| Input |
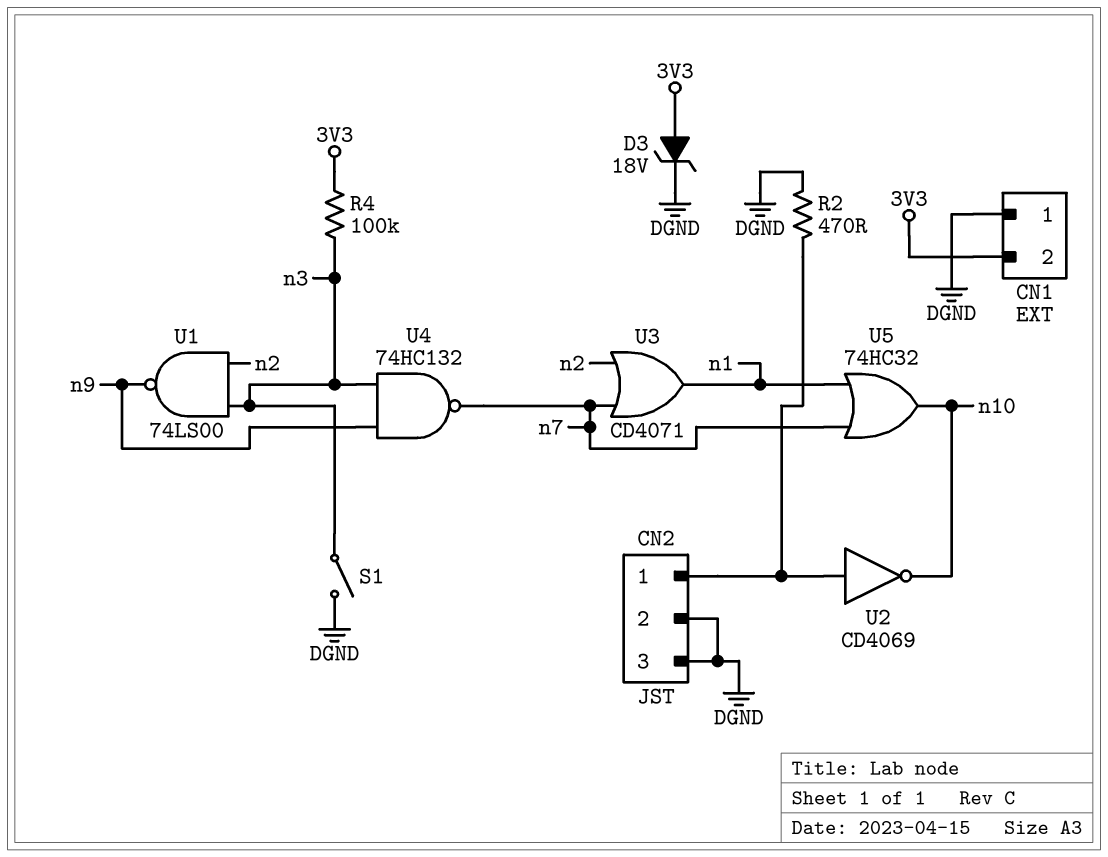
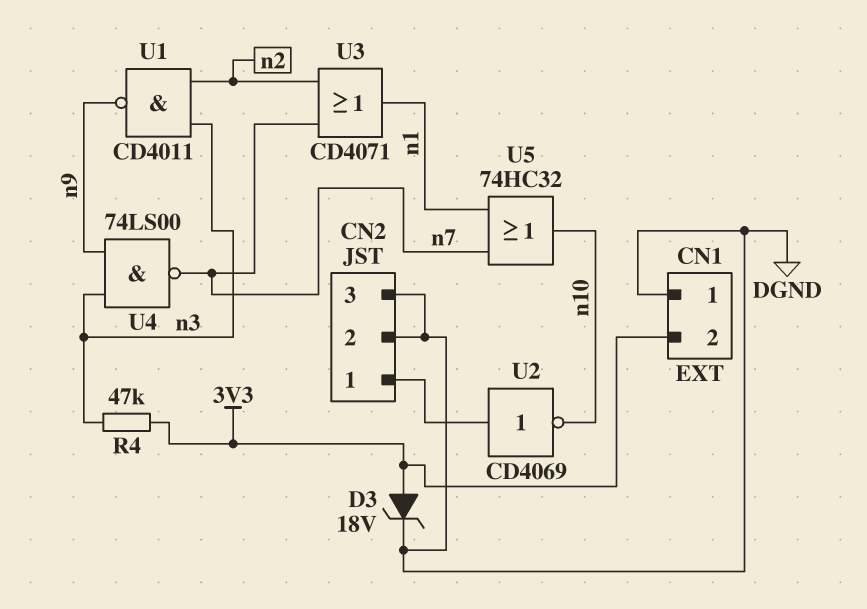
R2: 470 (CN2/1, DGND) -> none
R4: 100k (3V3, n3) -> 47k (3V3, n3)
S1: switch (DGND, n3) -> none
U1: NAND 74LS00 (in n2, in n3, out n9) -> NAND CD4011 (in n2, in n3, out n9)
U4: NAND 74HC132 (in n3, in n9, out n7) -> NAND 74LS00 (in n3, in n9, out n7)

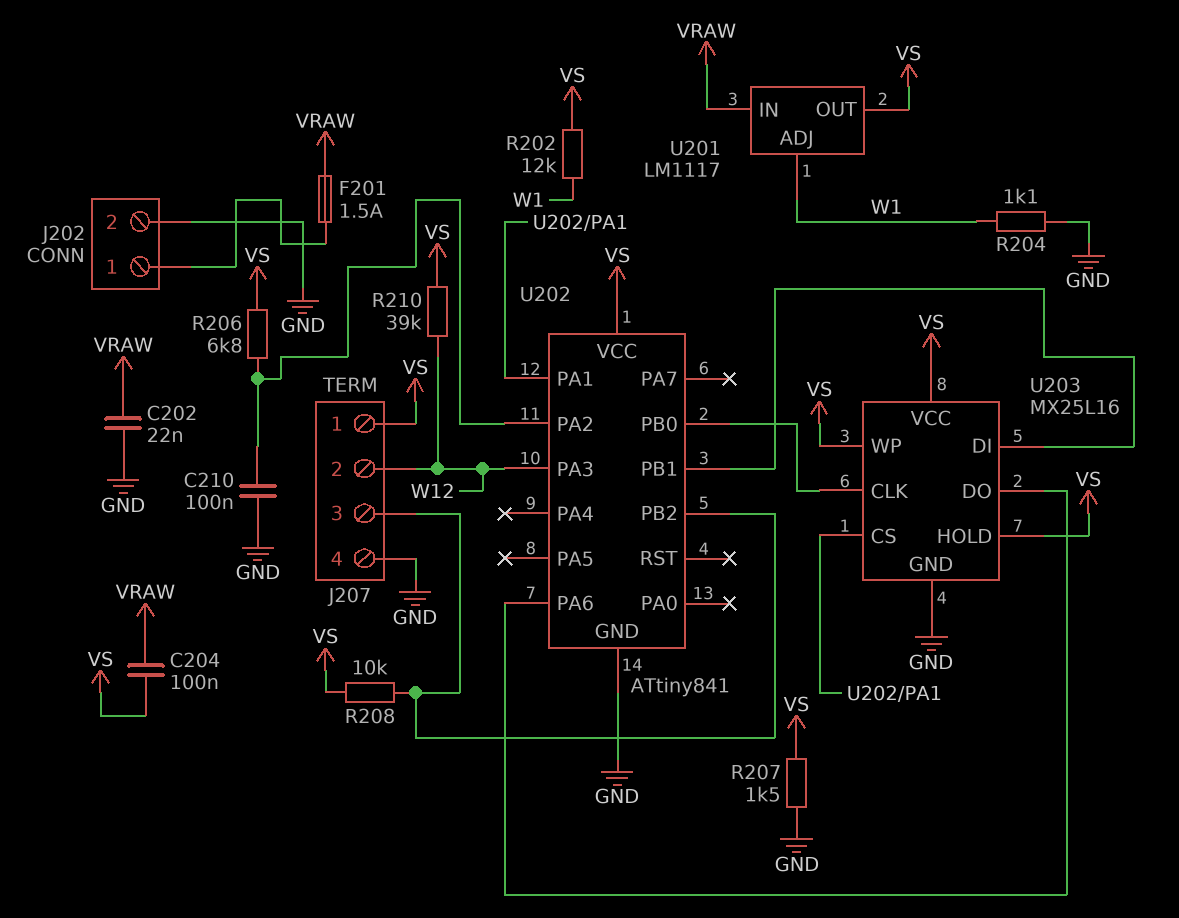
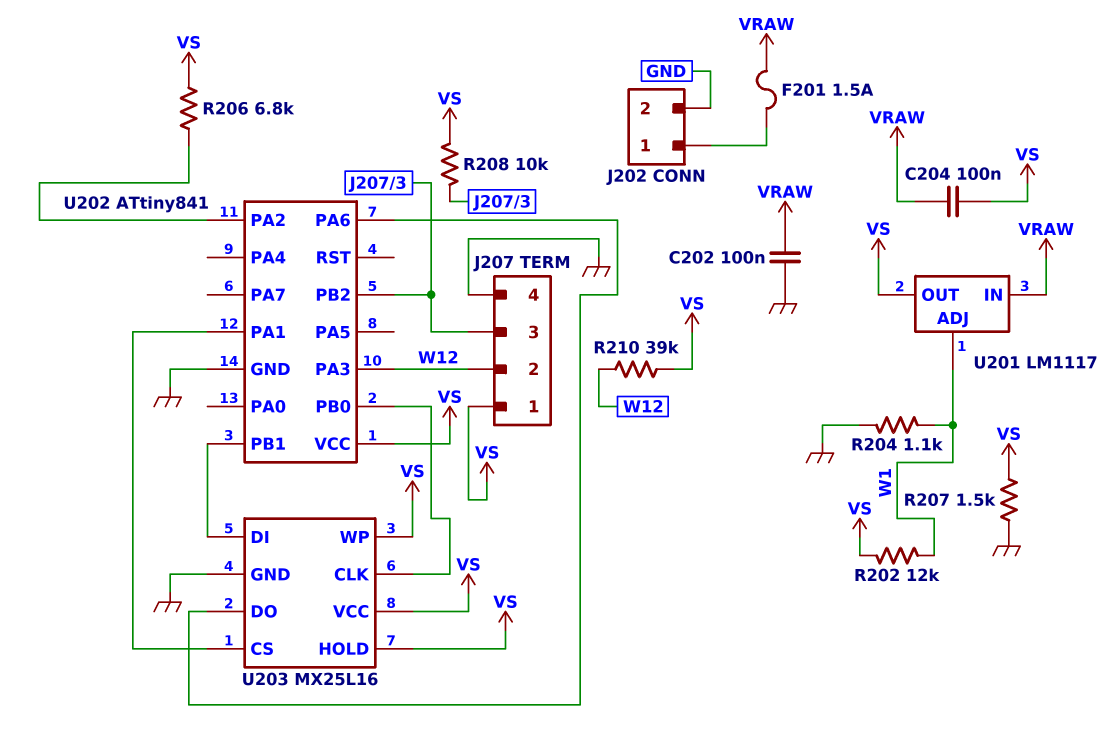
C202: 22nF (GND, VRAW) -> 100nF (GND, VRAW)
C210: 100nF (GND, U202/PA2) -> none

| What to produce |
An exact copy of the listing above, minus its pictures, is what is needed here.

| Exercise answer |
R2: 470 (CN2/1, DGND) -> none
R4: 100k (3V3, n3) -> 47k (3V3, n3)
S1: switch (DGND, n3) -> none
U1: NAND 74LS00 (in n2, in n3, out n9) -> NAND CD4011 (in n2, in n3, out n9)
U4: NAND 74HC132 (in n3, in n9, out n7) -> NAND 74LS00 (in n3, in n9, out n7)

C202: 22nF (GND, VRAW) -> 100nF (GND, VRAW)
C210: 100nF (GND, U202/PA2) -> none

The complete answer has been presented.